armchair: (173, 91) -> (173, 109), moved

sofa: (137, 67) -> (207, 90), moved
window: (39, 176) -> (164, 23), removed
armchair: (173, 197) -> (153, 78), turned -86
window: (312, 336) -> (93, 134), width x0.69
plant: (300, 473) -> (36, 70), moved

◇ ◇ ◇ ◇ ◇

What this task involves: All of the records must be retyped exactly as they are.

Result of the exercise:
armchair: (173, 91) -> (173, 109), moved

sofa: (137, 67) -> (207, 90), moved
window: (39, 176) -> (164, 23), removed
armchair: (173, 197) -> (153, 78), turned -86
window: (312, 336) -> (93, 134), width x0.69
plant: (300, 473) -> (36, 70), moved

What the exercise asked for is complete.